**Given material**:
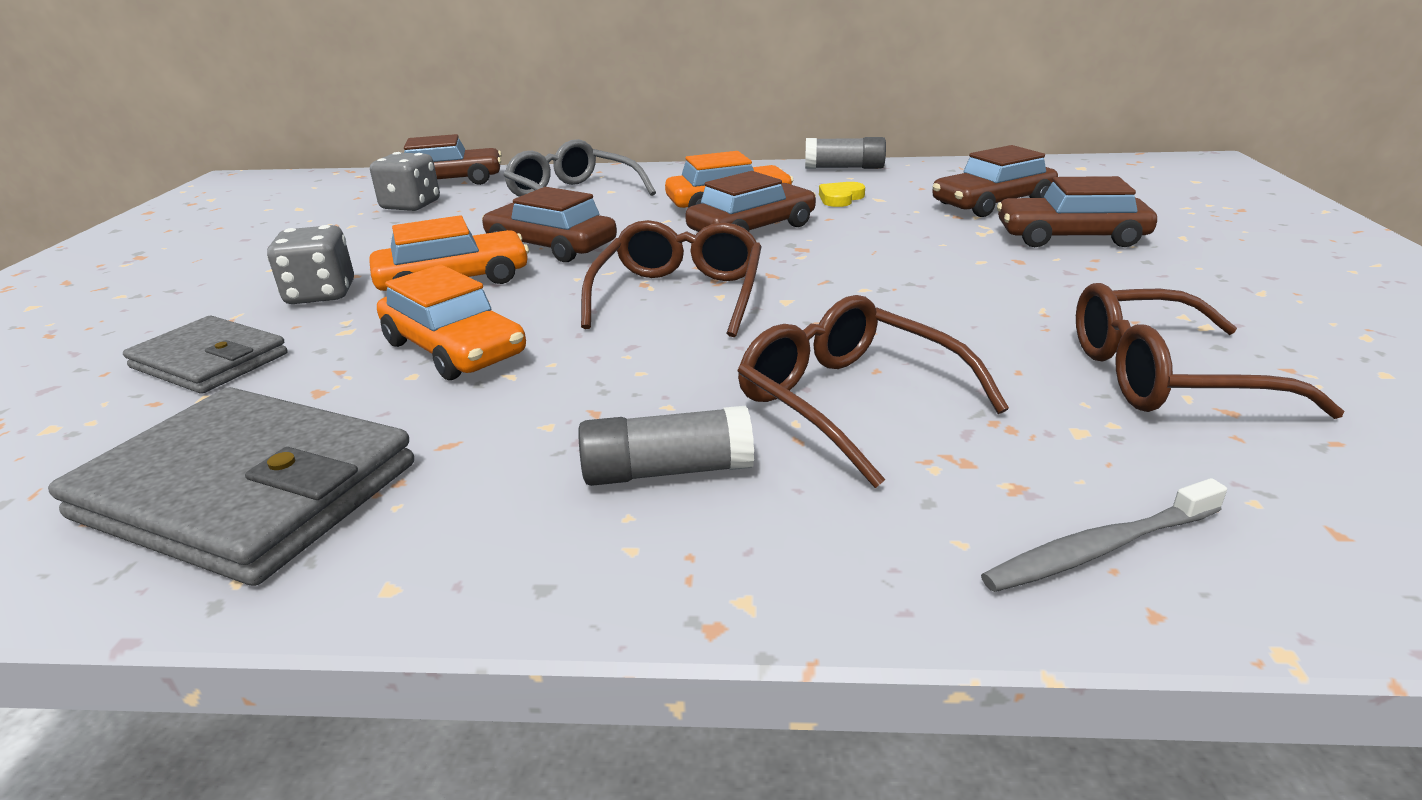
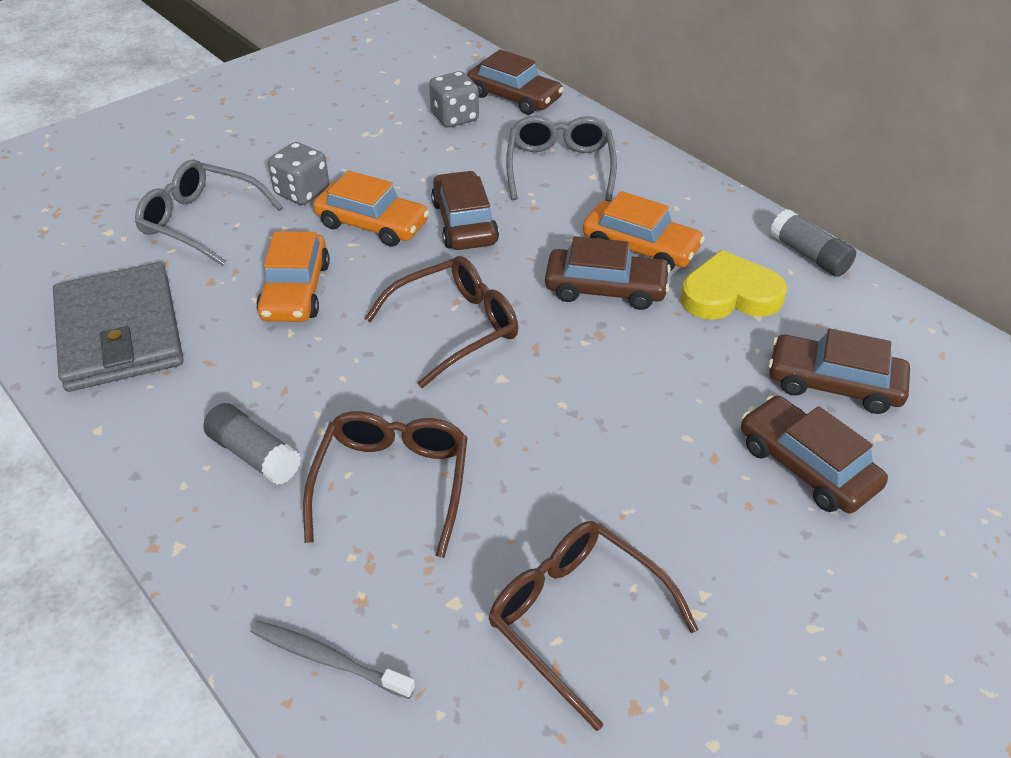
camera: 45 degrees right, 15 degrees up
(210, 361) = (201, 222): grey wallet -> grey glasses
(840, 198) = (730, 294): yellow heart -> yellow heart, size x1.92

**Assignment**: Exactly as given, set down each line of the material, but include no pictures.

**Result**:
camera: 45 degrees right, 15 degrees up
(210, 361) = (201, 222): grey wallet -> grey glasses
(840, 198) = (730, 294): yellow heart -> yellow heart, size x1.92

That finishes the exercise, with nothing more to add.